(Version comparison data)
-*-*-

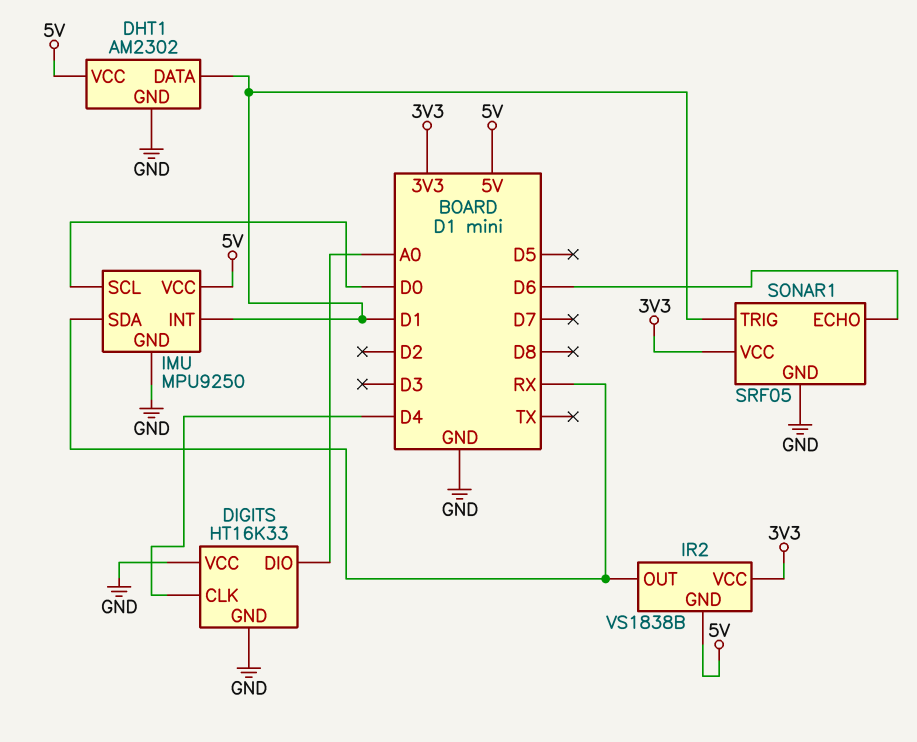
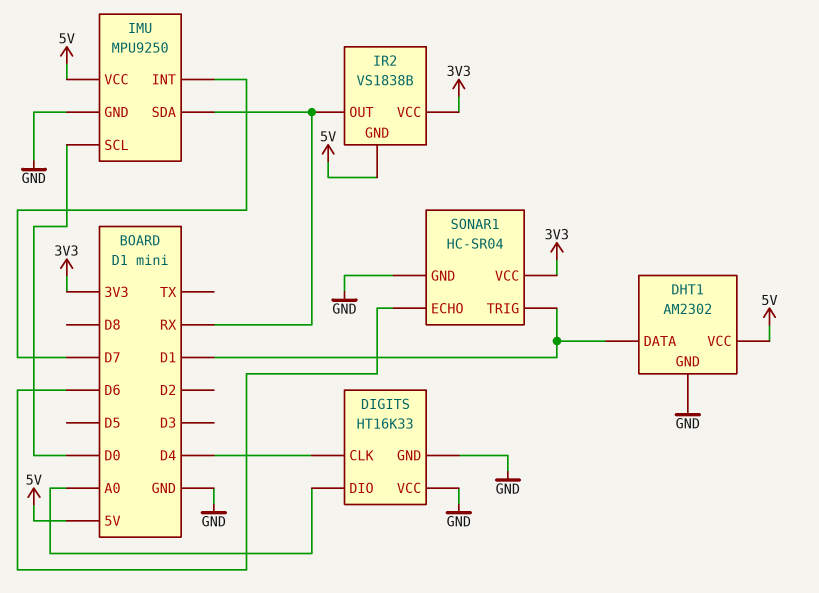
IMU pin INT: D1 -> D7
SONAR1: SRF05 -> HC-SR04

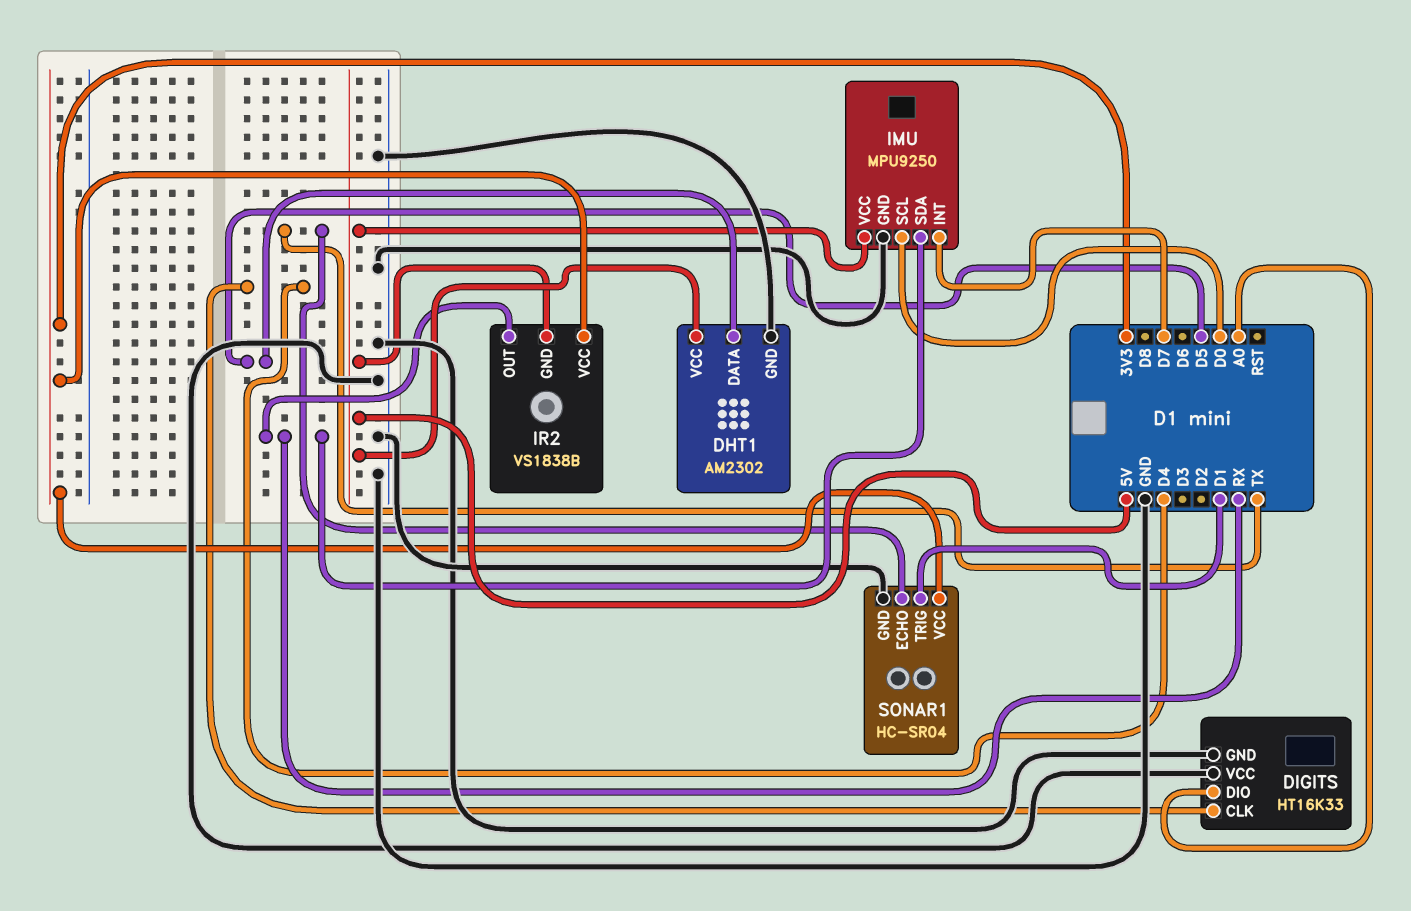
DHT1 pin DATA: D1 -> D5
SONAR1 pin ECHO: D6 -> TX

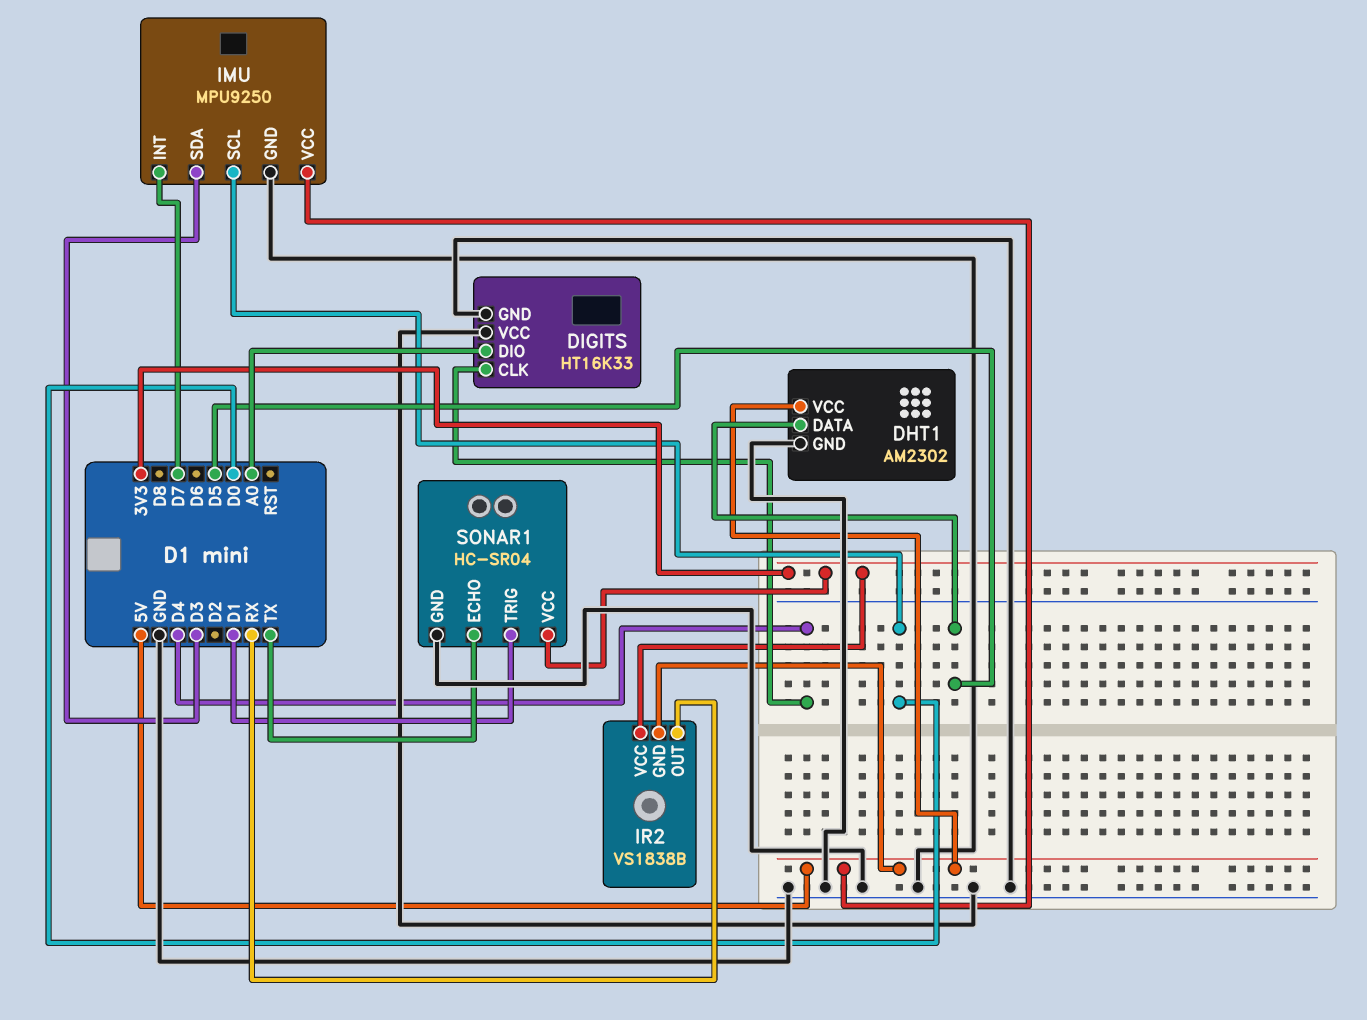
IMU pin SDA: RX -> D3

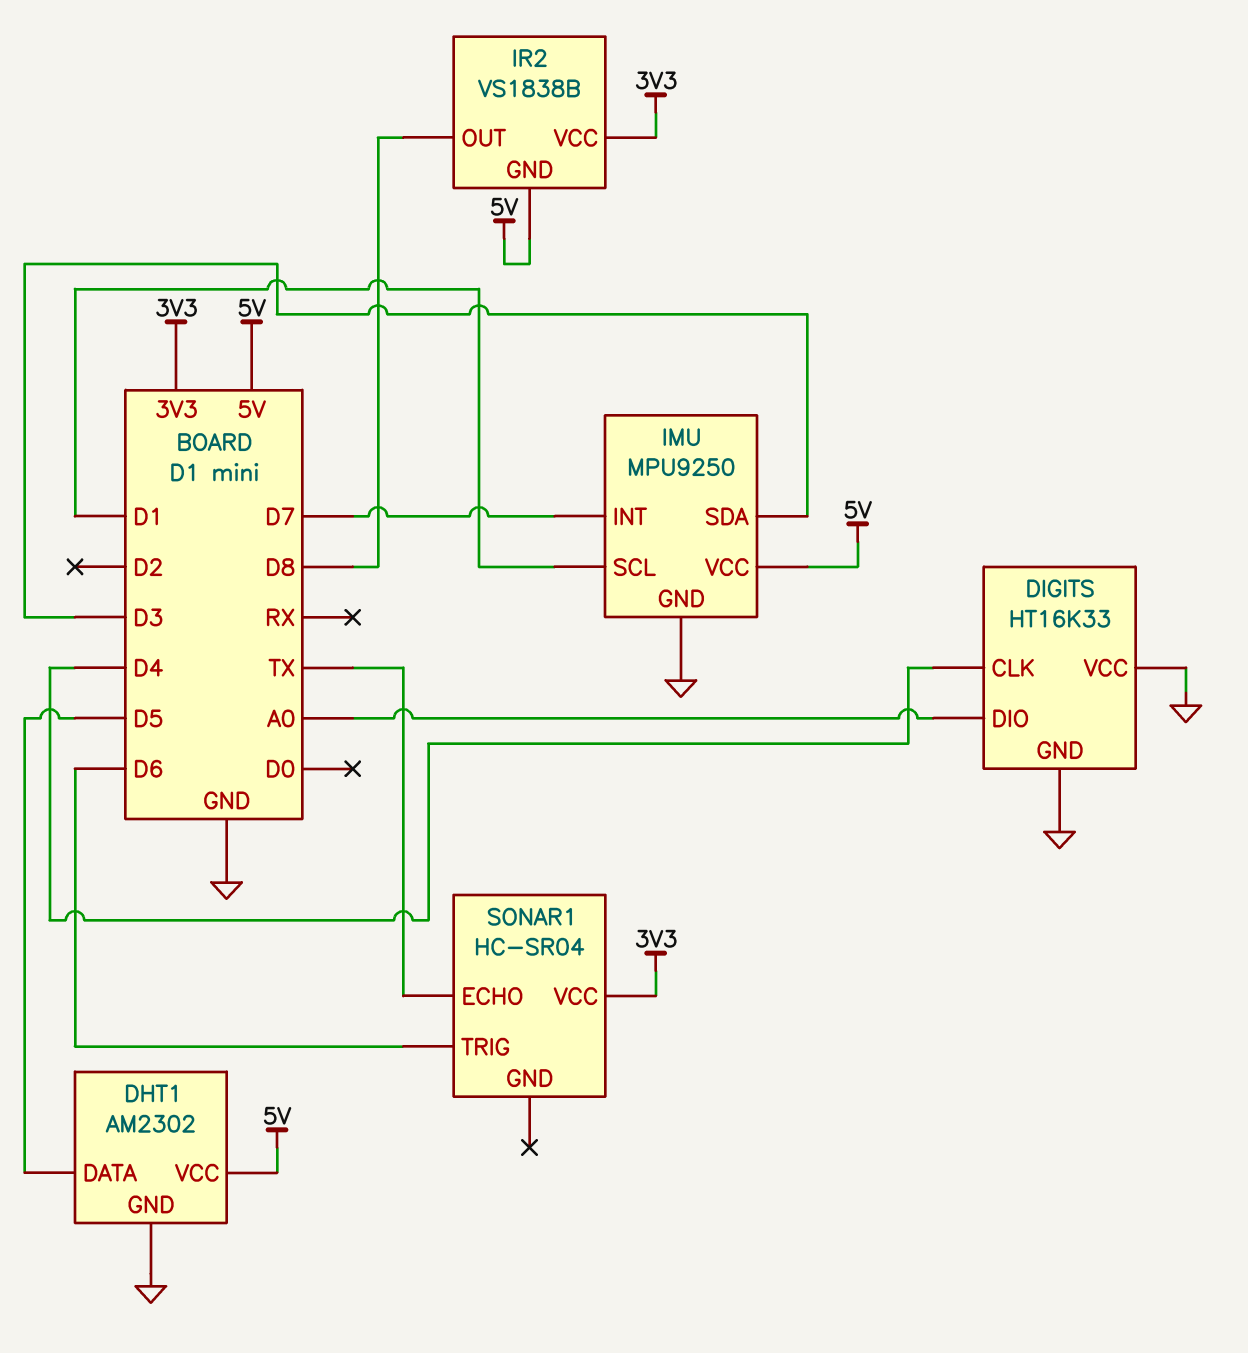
IMU pin SCL: D0 -> D1
IR2 pin OUT: RX -> D8
SONAR1 pin GND: GND -> none
SONAR1 pin TRIG: D1 -> D6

-*-*-

All entries above, minus the pictures, should be repeated exactly.

IMU pin INT: D1 -> D7
SONAR1: SRF05 -> HC-SR04

DHT1 pin DATA: D1 -> D5
SONAR1 pin ECHO: D6 -> TX

IMU pin SDA: RX -> D3

IMU pin SCL: D0 -> D1
IR2 pin OUT: RX -> D8
SONAR1 pin GND: GND -> none
SONAR1 pin TRIG: D1 -> D6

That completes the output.